Segment Start: RECORDED INFORMATION

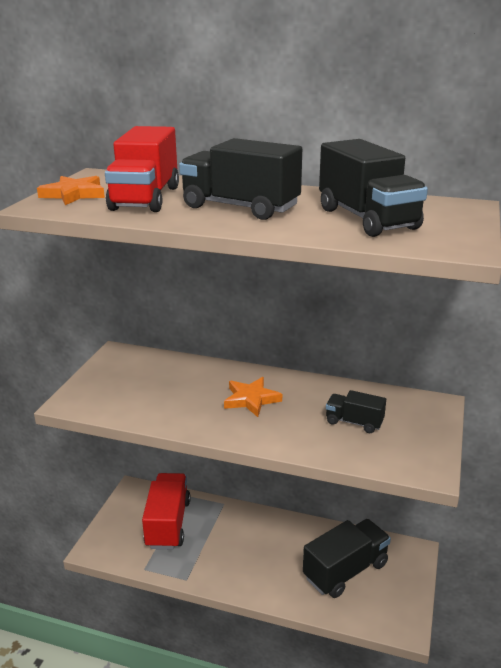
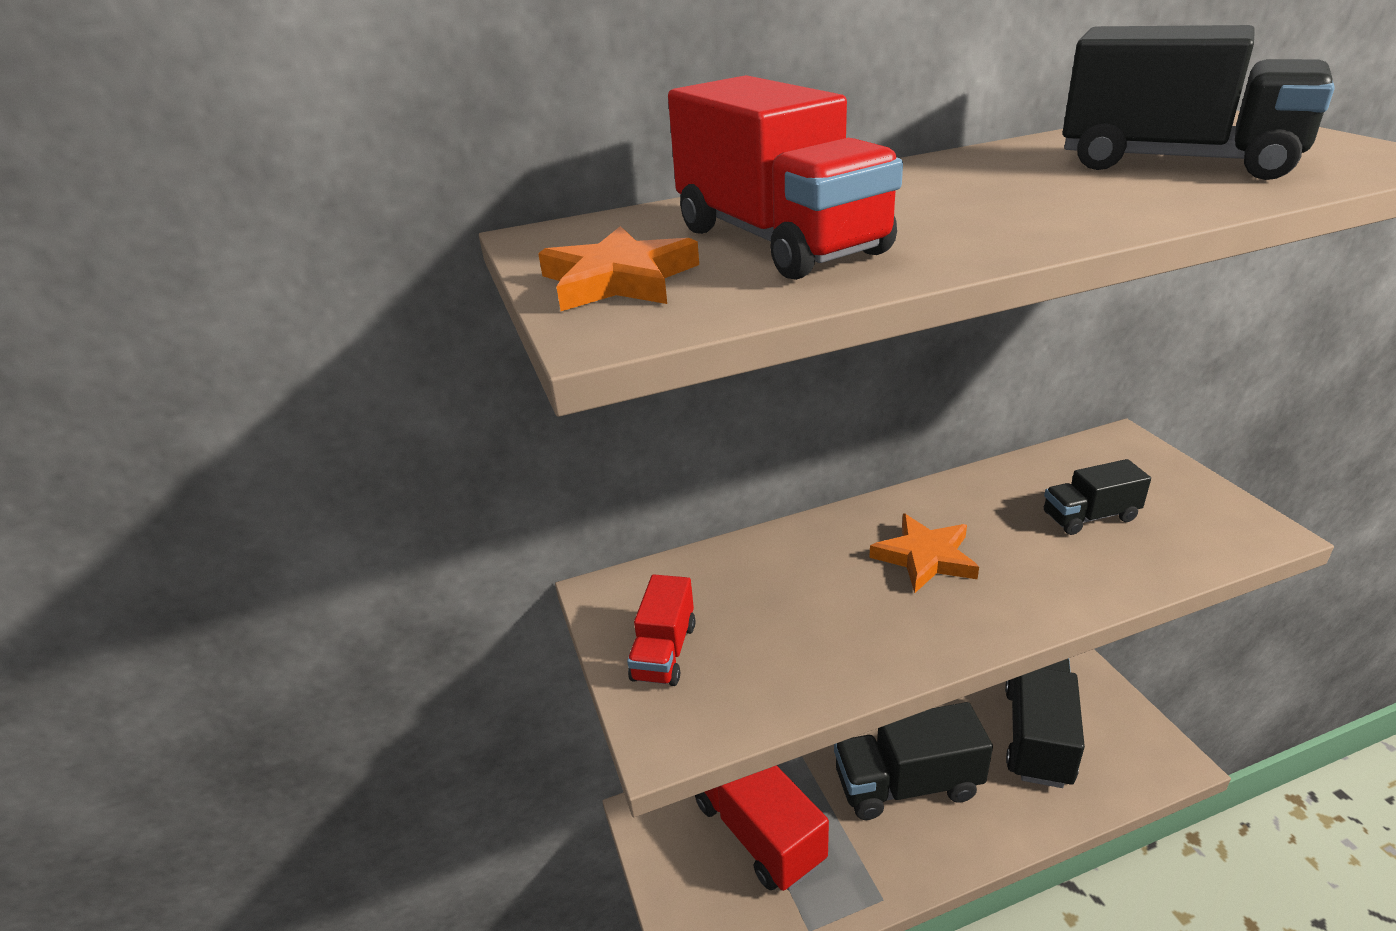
camera: 35 degrees left, 5 degrees up
(106, 379) = (664, 652): none -> red truck
(240, 207) = (972, 203): black truck -> black truck (907, 784)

Segment End: RECORDED INFORMATION

> _ACTIVITY_
Would it be possible to give the material above again exactly, with the pictures left out?

> _ANSWER FOR THE TASK_
camera: 35 degrees left, 5 degrees up
(106, 379) = (664, 652): none -> red truck
(240, 207) = (972, 203): black truck -> black truck (907, 784)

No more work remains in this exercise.